▶ WHAT THE EXERCISE ASKS
Every line in the material below that includes "down" should be copied.

Content starts

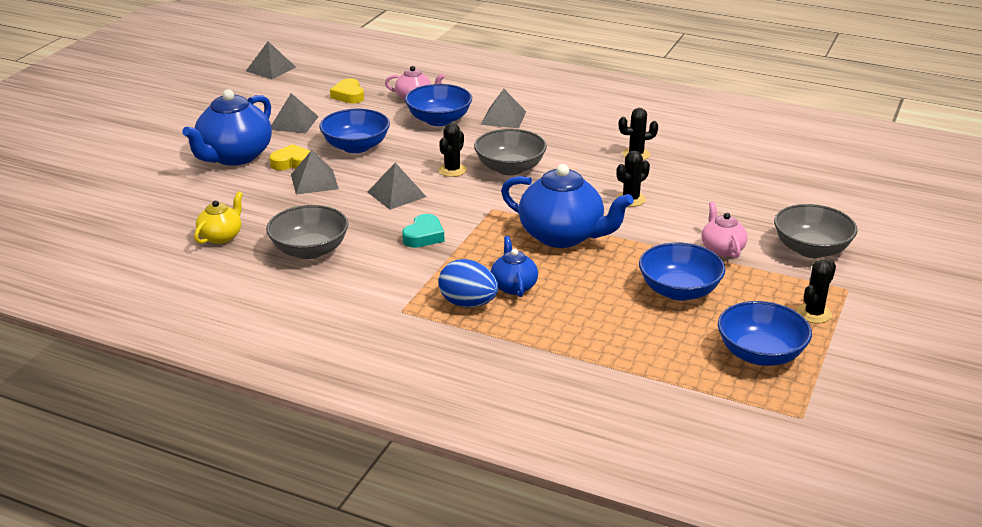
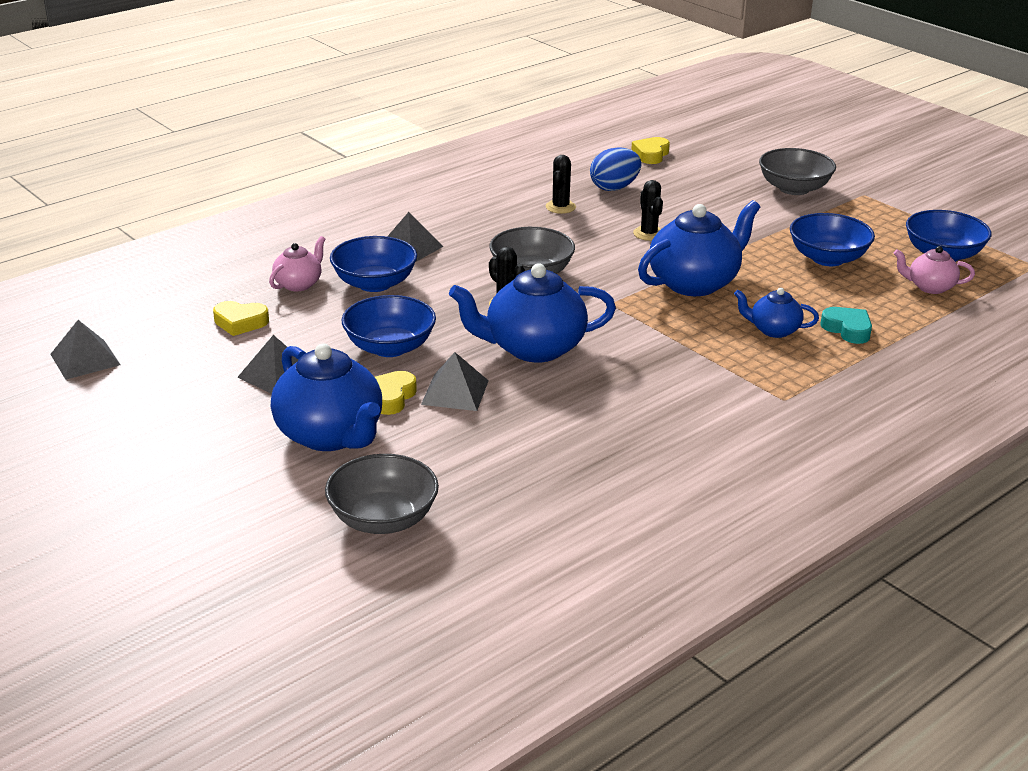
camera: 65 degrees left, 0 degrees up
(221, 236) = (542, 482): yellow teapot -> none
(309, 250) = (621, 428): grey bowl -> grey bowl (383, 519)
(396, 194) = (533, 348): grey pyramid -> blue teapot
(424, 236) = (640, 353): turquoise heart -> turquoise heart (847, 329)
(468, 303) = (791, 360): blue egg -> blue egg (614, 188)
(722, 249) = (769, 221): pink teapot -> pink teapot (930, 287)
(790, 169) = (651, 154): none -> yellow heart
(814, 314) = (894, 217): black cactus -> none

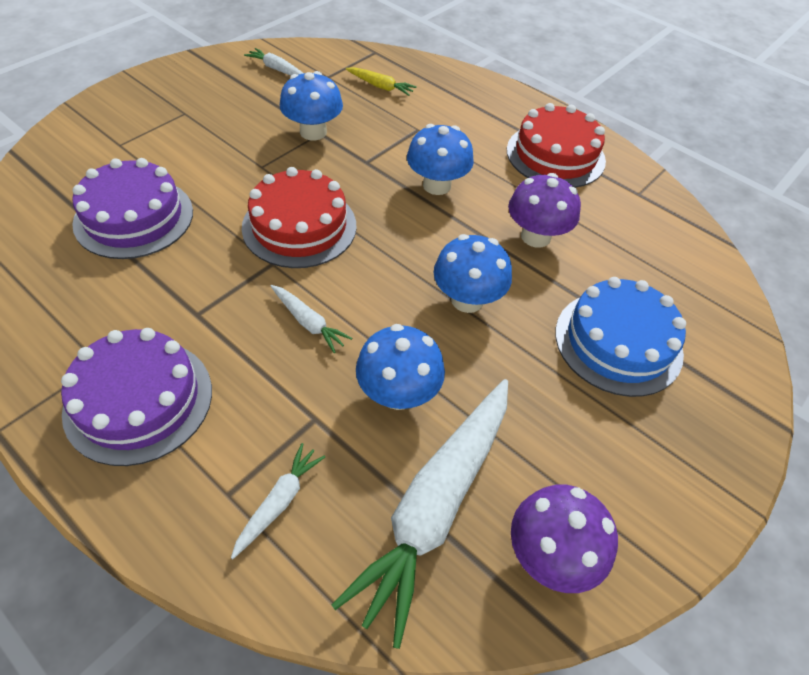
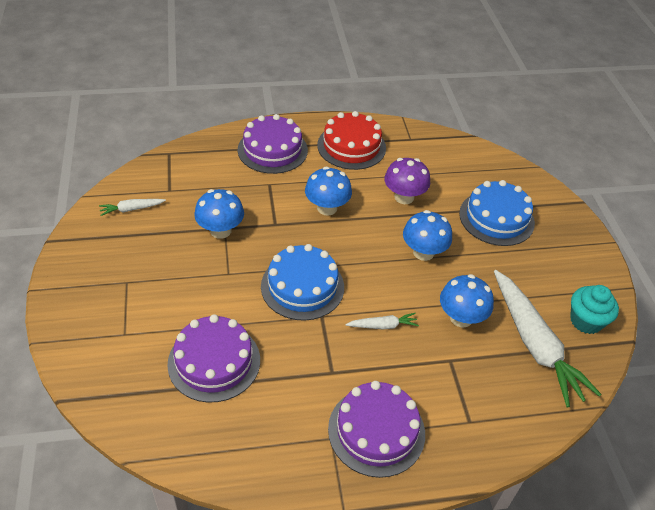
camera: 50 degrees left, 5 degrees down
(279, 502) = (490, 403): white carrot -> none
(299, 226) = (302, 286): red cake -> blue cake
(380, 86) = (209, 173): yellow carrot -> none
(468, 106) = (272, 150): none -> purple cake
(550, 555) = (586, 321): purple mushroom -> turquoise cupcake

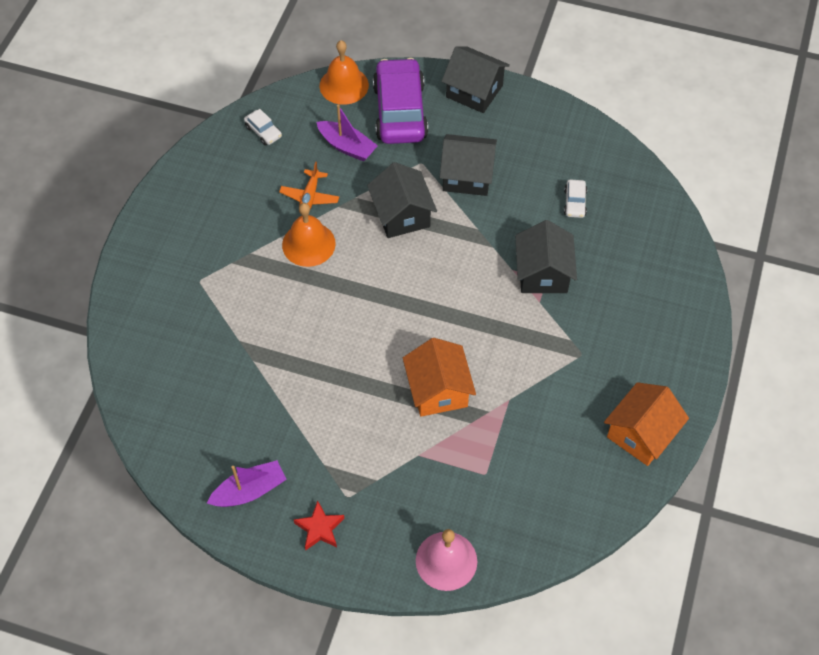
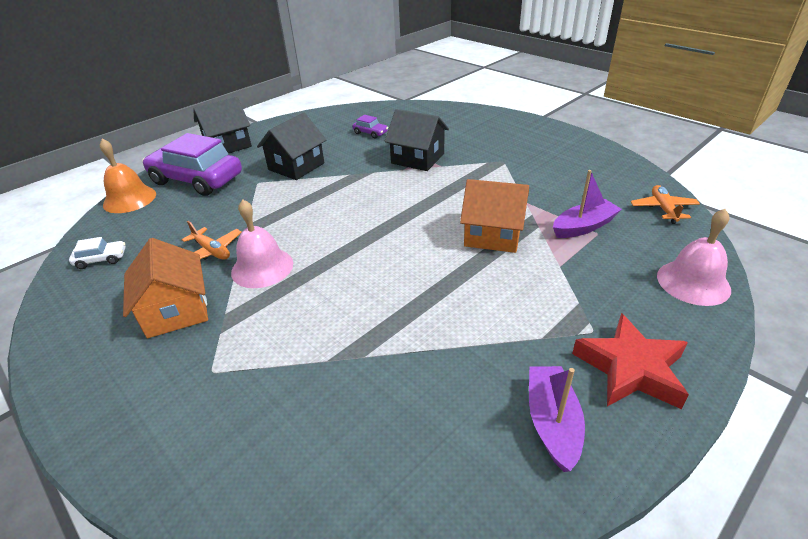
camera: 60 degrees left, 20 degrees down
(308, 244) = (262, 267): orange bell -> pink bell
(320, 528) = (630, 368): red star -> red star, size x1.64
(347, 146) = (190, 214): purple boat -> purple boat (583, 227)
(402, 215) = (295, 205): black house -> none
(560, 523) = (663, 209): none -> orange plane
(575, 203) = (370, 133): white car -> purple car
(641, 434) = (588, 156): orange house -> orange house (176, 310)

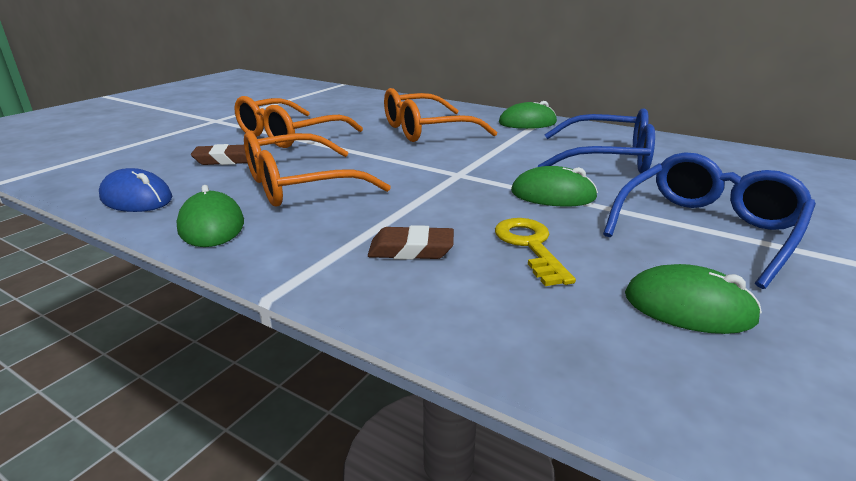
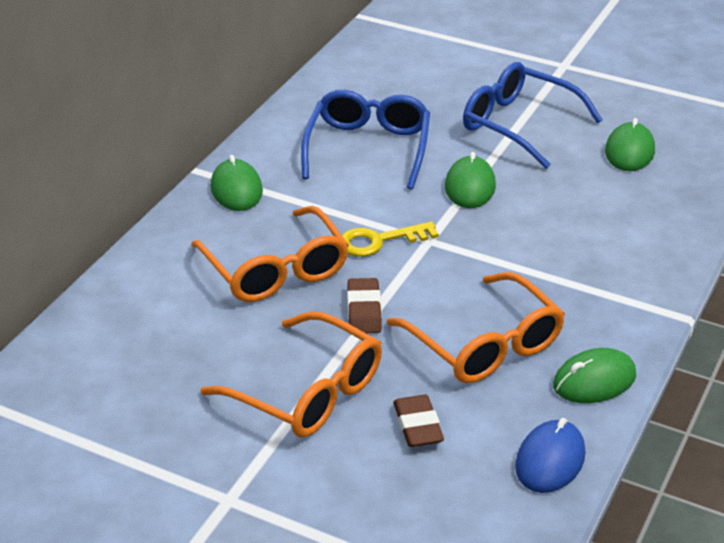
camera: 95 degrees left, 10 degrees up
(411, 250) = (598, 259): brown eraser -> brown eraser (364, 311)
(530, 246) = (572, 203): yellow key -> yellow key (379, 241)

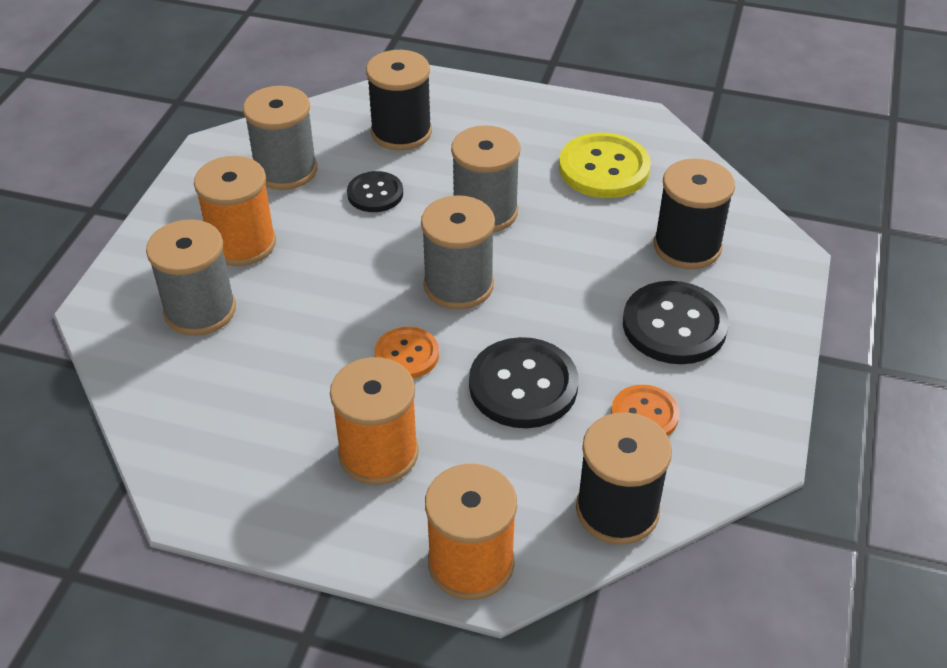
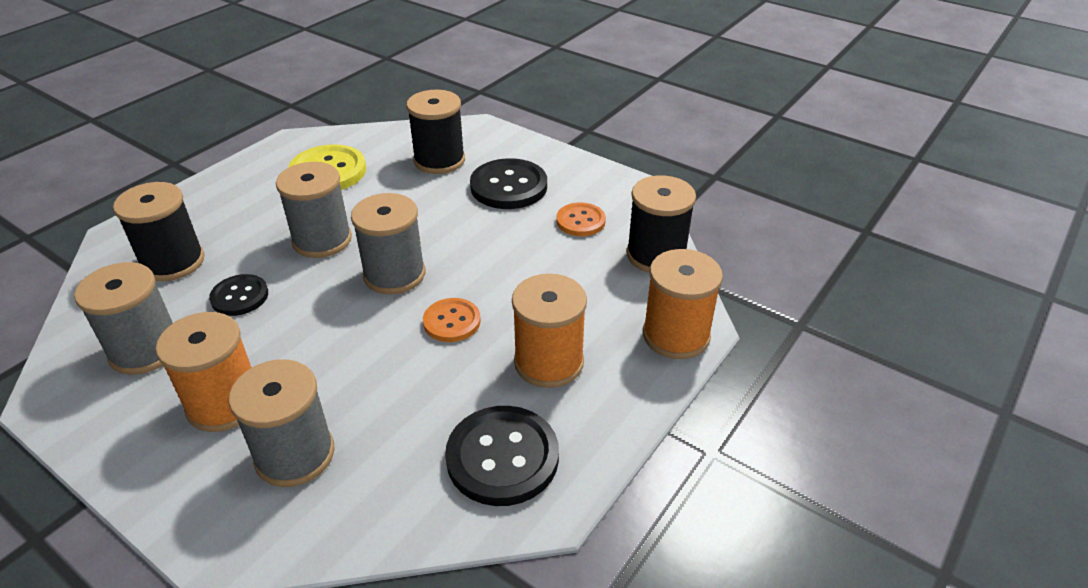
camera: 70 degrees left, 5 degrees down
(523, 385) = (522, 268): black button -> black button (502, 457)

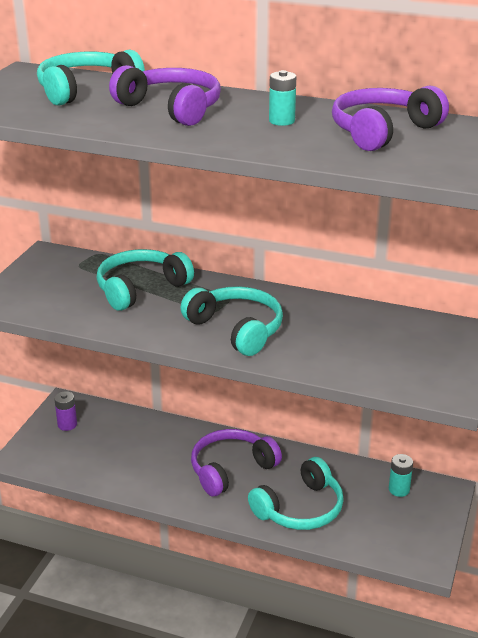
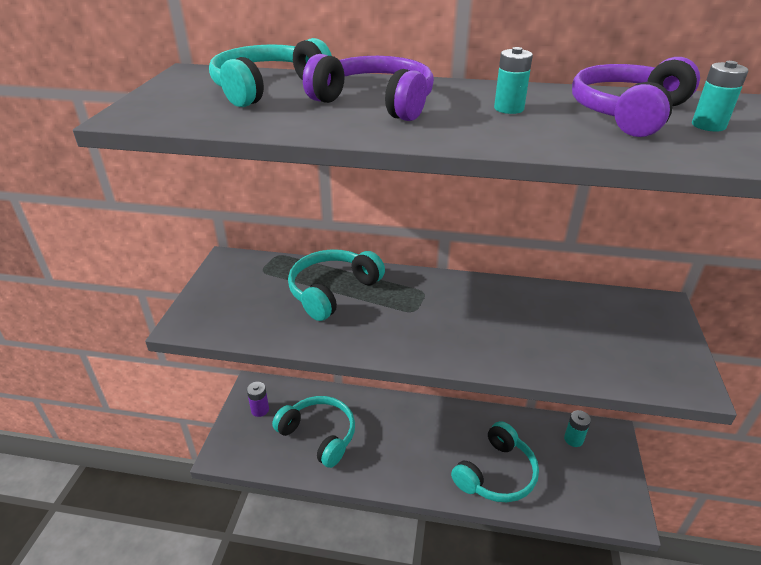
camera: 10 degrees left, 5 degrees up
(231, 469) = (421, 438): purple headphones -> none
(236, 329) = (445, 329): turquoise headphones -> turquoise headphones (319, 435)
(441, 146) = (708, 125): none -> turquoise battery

Content ends

▶ SOLUTION TO THE PROBLEM
camera: 50 degrees left, 5 degrees down
camera: 60 degrees left, 20 degrees down
camera: 70 degrees left, 5 degrees down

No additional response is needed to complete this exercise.